═════ DATA SECTION

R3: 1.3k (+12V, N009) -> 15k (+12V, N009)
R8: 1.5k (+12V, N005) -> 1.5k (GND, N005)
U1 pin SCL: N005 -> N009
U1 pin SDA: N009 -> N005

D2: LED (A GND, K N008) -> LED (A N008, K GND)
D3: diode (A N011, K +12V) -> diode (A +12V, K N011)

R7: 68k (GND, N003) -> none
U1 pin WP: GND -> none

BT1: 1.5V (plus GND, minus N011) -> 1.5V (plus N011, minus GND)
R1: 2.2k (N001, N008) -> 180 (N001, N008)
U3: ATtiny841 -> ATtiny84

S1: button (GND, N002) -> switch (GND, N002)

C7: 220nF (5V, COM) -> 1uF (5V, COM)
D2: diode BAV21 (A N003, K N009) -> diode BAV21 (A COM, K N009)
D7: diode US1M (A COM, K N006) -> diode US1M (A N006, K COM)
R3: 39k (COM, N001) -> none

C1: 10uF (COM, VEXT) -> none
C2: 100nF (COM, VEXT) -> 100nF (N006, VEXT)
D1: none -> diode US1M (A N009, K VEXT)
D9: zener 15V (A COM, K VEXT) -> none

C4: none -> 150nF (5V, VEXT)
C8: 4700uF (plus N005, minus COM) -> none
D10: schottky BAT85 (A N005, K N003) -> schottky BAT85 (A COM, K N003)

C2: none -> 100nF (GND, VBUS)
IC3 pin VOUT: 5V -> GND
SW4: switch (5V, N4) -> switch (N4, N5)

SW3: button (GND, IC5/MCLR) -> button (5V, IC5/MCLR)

══════════

__ASSIGNMENT__: Character for character, output the whole material above.

__RESPONSE__:
R3: 1.3k (+12V, N009) -> 15k (+12V, N009)
R8: 1.5k (+12V, N005) -> 1.5k (GND, N005)
U1 pin SCL: N005 -> N009
U1 pin SDA: N009 -> N005

D2: LED (A GND, K N008) -> LED (A N008, K GND)
D3: diode (A N011, K +12V) -> diode (A +12V, K N011)

R7: 68k (GND, N003) -> none
U1 pin WP: GND -> none

BT1: 1.5V (plus GND, minus N011) -> 1.5V (plus N011, minus GND)
R1: 2.2k (N001, N008) -> 180 (N001, N008)
U3: ATtiny841 -> ATtiny84

S1: button (GND, N002) -> switch (GND, N002)

C7: 220nF (5V, COM) -> 1uF (5V, COM)
D2: diode BAV21 (A N003, K N009) -> diode BAV21 (A COM, K N009)
D7: diode US1M (A COM, K N006) -> diode US1M (A N006, K COM)
R3: 39k (COM, N001) -> none

C1: 10uF (COM, VEXT) -> none
C2: 100nF (COM, VEXT) -> 100nF (N006, VEXT)
D1: none -> diode US1M (A N009, K VEXT)
D9: zener 15V (A COM, K VEXT) -> none

C4: none -> 150nF (5V, VEXT)
C8: 4700uF (plus N005, minus COM) -> none
D10: schottky BAT85 (A N005, K N003) -> schottky BAT85 (A COM, K N003)

C2: none -> 100nF (GND, VBUS)
IC3 pin VOUT: 5V -> GND
SW4: switch (5V, N4) -> switch (N4, N5)

SW3: button (GND, IC5/MCLR) -> button (5V, IC5/MCLR)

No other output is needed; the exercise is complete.